Records to use:
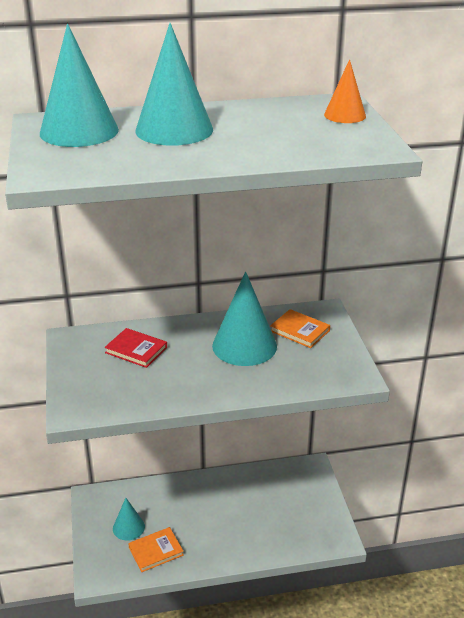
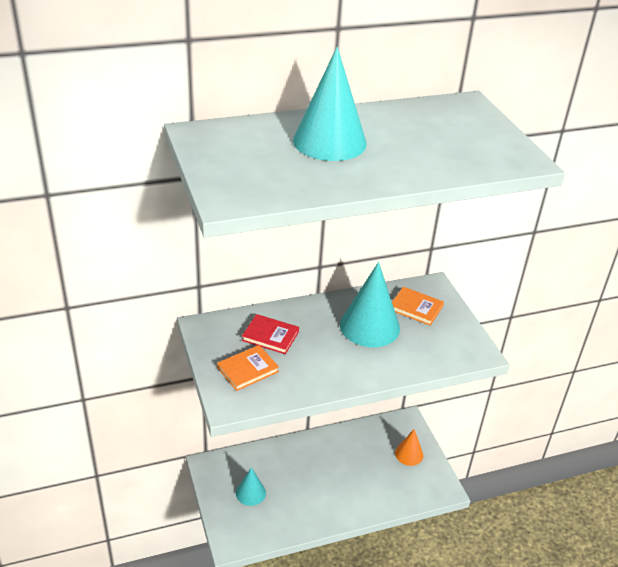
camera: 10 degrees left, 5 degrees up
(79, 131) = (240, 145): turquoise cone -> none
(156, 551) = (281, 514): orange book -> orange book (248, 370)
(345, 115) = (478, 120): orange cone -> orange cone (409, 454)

* * *

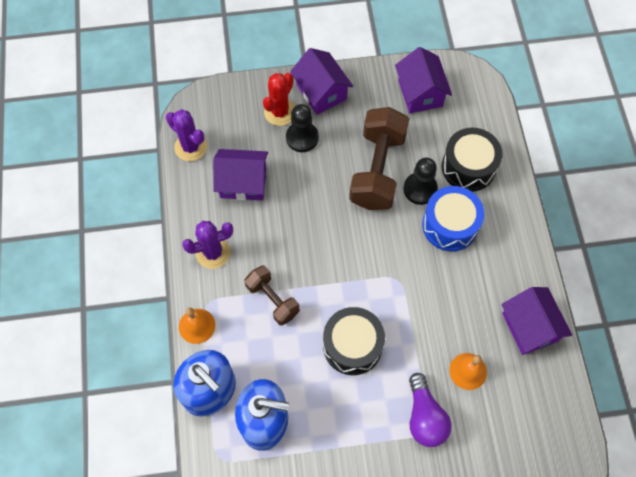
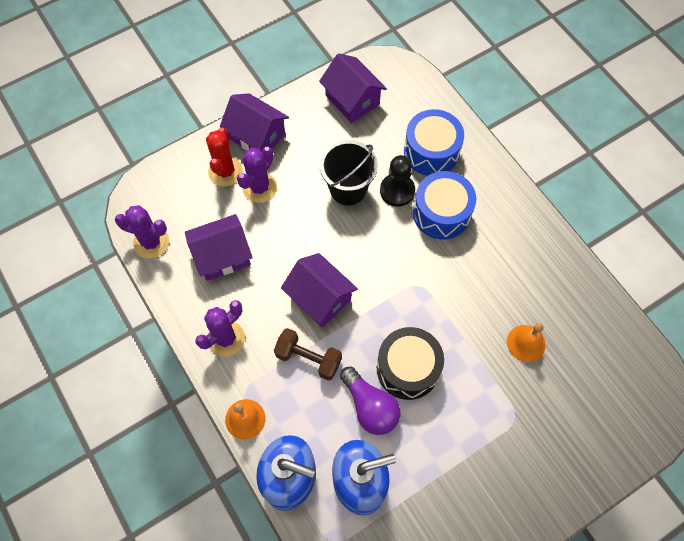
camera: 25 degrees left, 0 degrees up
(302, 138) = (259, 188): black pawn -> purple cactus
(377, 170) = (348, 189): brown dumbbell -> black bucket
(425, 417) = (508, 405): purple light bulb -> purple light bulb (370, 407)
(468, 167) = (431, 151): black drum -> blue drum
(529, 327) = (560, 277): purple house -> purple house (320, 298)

--

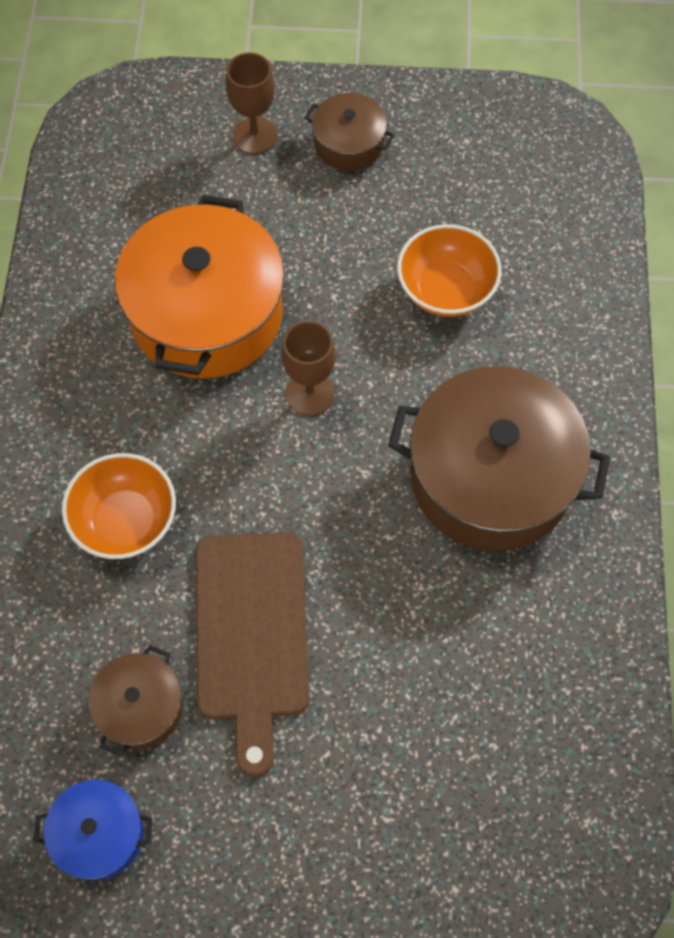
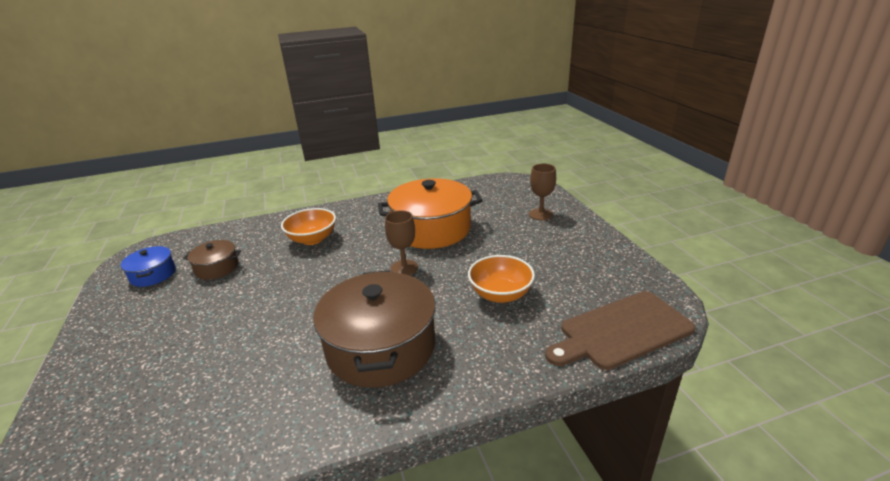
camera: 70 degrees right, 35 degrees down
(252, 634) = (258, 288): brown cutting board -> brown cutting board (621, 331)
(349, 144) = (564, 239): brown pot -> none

Exercise goal: Copy, exactly and only, the lines above that begin with the one containing "(302, 138) = (259, 188): black" and finish with the one containing "(529, 327) = (560, 277): purple".

Exercise answer:
(302, 138) = (259, 188): black pawn -> purple cactus
(377, 170) = (348, 189): brown dumbbell -> black bucket
(425, 417) = (508, 405): purple light bulb -> purple light bulb (370, 407)
(468, 167) = (431, 151): black drum -> blue drum
(529, 327) = (560, 277): purple house -> purple house (320, 298)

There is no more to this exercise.